-- BEGIN Records --

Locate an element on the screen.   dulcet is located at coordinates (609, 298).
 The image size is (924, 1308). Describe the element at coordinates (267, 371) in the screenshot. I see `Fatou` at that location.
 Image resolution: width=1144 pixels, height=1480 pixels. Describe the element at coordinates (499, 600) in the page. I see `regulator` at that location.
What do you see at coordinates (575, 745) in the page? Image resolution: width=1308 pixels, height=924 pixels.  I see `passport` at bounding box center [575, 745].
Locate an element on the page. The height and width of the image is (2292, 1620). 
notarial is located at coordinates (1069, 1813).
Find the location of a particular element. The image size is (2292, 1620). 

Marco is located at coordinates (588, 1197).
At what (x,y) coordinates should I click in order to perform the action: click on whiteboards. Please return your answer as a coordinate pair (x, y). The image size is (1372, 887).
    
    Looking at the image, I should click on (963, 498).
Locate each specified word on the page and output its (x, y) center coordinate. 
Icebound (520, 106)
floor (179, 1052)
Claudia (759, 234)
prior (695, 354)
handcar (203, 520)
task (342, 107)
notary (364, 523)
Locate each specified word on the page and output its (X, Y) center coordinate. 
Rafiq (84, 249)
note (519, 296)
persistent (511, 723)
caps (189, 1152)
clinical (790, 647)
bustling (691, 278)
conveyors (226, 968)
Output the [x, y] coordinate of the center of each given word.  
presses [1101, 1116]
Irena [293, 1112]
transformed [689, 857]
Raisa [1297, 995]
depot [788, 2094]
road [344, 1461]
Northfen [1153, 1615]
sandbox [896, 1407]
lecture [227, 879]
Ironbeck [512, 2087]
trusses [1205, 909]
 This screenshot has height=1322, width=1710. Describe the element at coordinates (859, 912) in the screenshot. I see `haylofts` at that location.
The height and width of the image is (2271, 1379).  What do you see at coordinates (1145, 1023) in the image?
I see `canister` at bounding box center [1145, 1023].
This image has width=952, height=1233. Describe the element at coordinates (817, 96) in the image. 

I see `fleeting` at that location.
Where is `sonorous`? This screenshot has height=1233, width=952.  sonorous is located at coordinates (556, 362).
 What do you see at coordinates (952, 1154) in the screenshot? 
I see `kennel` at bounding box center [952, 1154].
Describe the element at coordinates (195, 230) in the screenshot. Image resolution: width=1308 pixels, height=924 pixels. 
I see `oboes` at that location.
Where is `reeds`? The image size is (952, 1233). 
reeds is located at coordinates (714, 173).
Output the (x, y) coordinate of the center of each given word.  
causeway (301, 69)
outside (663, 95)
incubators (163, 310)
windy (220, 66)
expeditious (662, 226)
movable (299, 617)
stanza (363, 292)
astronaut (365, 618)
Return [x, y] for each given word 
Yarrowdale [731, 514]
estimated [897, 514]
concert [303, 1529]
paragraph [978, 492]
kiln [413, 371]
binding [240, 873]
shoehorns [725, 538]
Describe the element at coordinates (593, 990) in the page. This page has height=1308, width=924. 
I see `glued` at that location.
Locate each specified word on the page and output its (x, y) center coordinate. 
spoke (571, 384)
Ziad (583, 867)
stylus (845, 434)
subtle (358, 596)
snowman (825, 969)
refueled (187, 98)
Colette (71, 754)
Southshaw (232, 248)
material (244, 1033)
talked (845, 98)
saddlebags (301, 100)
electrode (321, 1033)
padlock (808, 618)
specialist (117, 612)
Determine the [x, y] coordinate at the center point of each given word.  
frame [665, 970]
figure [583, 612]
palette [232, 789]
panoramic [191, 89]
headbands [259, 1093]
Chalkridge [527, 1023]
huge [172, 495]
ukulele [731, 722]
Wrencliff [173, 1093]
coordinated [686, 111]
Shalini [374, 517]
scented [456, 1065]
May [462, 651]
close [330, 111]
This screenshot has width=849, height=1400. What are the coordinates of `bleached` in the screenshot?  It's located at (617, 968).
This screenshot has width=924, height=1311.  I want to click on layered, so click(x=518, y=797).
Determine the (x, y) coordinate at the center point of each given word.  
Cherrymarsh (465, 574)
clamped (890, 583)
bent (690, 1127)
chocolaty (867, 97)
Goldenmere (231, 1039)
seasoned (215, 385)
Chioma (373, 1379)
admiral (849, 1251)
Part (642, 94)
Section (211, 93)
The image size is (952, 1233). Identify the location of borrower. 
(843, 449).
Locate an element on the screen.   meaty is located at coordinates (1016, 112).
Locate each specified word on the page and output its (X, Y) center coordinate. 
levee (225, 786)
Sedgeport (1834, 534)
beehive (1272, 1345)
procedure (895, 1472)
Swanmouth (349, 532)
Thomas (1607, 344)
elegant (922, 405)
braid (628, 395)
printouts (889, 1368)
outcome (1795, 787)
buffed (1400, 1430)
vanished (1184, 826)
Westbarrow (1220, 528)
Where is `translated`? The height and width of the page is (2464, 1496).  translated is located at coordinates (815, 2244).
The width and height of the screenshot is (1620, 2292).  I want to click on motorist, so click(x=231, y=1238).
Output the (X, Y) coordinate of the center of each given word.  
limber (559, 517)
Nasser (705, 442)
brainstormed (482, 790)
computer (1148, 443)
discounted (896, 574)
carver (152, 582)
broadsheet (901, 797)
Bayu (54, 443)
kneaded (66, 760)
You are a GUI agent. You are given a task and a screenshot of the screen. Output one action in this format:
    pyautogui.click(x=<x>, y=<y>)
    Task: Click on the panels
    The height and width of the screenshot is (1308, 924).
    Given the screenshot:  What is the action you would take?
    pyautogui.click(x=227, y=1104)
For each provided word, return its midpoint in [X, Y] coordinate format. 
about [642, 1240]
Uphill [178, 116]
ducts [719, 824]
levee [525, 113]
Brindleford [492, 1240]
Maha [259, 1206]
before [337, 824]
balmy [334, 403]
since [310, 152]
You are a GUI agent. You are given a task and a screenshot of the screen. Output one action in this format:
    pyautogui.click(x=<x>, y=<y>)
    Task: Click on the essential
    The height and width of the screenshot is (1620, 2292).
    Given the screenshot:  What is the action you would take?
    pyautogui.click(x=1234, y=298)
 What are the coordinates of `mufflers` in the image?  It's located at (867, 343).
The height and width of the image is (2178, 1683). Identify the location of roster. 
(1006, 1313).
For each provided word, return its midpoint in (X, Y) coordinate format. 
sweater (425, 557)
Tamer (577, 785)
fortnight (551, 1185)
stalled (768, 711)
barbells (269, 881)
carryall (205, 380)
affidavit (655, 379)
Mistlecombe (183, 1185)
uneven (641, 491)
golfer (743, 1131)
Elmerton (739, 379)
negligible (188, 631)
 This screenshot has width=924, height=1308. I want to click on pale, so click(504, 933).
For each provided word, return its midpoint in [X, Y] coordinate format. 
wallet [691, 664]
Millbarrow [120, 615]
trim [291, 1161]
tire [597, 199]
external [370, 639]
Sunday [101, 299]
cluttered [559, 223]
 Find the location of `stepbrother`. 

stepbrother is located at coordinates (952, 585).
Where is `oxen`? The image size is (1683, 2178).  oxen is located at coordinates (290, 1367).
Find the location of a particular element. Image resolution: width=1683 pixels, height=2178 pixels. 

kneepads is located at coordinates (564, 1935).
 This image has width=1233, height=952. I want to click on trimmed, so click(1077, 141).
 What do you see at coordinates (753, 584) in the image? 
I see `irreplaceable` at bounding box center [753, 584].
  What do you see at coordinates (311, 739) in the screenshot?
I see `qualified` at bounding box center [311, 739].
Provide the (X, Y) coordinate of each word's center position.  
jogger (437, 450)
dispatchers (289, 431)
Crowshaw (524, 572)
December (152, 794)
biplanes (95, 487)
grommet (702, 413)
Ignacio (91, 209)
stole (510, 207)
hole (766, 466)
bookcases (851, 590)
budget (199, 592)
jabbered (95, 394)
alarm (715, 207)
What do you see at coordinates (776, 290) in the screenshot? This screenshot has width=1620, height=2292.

-- END Records --

Exercise details ▸ Rewrite the rows from the line with "buffed (1400, 1430)" to the line with "coordinates (815, 2244).", changing "vanished" to "disappeared" and leaving everything else the same.

Finished task ▸
buffed (1400, 1430)
disappeared (1184, 826)
Westbarrow (1220, 528)
Where is `translated`? The height and width of the page is (2464, 1496).  translated is located at coordinates (815, 2244).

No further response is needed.